What to do
Report every line of the items that contains the string "with".

Extracted records

====

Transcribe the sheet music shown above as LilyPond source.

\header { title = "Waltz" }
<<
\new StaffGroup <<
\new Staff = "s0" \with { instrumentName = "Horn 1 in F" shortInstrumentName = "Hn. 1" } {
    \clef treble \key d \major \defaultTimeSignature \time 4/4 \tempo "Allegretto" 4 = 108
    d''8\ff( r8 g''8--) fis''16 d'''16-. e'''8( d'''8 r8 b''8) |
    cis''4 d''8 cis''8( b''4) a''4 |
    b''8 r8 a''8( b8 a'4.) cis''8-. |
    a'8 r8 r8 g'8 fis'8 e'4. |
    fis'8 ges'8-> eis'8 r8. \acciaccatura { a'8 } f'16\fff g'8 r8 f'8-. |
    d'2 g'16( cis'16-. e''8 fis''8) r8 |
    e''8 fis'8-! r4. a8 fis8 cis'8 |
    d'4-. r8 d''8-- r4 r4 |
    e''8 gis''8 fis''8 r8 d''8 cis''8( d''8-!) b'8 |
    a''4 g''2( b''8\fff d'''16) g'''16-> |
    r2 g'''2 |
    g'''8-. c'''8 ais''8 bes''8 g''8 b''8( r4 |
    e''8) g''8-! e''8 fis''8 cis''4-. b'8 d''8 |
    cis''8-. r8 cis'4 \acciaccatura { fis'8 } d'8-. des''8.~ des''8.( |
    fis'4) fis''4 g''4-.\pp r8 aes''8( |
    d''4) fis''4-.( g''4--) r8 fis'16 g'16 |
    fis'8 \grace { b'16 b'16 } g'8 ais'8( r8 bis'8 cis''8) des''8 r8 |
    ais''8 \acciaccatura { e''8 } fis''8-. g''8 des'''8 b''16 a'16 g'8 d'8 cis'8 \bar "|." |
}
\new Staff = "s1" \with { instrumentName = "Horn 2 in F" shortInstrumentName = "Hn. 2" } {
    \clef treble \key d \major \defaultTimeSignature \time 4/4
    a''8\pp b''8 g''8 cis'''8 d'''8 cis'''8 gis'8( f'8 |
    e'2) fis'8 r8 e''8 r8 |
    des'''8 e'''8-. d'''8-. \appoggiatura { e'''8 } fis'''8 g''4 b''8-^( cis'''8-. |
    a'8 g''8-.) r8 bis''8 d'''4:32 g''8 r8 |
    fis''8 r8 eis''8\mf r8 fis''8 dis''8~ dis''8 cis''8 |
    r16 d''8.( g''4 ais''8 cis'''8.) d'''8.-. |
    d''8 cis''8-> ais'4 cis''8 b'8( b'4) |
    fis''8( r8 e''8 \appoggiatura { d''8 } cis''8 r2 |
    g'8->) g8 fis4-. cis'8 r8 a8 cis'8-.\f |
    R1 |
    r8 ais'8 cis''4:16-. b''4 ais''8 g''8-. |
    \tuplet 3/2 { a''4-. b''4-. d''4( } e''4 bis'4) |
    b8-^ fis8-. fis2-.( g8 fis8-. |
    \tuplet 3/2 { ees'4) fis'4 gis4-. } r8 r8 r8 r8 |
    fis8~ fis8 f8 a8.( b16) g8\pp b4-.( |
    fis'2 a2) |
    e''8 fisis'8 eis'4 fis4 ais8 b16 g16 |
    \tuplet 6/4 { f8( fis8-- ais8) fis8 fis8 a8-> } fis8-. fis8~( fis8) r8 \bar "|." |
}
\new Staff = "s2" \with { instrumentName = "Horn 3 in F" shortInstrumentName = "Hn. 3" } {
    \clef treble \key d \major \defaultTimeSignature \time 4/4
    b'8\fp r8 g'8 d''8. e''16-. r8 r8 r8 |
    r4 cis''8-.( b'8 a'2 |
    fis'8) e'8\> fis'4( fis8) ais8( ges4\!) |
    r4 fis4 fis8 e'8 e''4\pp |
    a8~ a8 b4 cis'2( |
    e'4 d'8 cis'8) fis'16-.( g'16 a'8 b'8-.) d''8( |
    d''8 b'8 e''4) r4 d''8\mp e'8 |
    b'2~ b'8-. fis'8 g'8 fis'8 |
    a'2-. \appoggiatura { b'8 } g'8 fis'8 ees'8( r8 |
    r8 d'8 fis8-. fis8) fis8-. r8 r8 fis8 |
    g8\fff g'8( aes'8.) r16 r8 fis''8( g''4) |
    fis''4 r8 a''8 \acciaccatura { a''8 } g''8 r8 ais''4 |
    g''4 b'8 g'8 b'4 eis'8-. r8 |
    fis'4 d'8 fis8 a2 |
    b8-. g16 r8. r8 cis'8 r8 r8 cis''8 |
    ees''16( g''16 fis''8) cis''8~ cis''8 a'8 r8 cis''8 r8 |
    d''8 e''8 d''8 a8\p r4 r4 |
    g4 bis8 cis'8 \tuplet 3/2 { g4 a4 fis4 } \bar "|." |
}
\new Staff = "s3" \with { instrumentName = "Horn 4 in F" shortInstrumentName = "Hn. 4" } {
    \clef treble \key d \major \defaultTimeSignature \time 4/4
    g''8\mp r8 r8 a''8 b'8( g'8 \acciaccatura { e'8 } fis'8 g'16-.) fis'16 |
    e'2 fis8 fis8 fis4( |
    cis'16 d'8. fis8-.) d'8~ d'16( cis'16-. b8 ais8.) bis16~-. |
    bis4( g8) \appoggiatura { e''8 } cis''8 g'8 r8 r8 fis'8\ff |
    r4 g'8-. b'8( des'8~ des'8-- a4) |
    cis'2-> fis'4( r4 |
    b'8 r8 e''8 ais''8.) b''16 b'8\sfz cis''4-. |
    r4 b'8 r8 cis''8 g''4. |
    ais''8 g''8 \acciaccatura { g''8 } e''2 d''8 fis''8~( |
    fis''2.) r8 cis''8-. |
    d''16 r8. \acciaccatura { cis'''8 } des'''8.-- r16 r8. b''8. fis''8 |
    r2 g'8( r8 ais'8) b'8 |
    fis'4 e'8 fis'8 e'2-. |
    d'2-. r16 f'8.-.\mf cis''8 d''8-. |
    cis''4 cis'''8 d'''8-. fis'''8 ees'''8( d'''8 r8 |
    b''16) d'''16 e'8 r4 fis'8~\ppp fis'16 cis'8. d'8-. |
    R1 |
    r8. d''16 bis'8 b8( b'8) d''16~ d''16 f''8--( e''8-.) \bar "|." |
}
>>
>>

====

Output
\new Staff = "s0" \with { instrumentName = "Horn 1 in F" shortInstrumentName = "Hn. 1" } {
\new Staff = "s1" \with { instrumentName = "Horn 2 in F" shortInstrumentName = "Hn. 2" } {
\new Staff = "s2" \with { instrumentName = "Horn 3 in F" shortInstrumentName = "Hn. 3" } {
\new Staff = "s3" \with { instrumentName = "Horn 4 in F" shortInstrumentName = "Hn. 4" } {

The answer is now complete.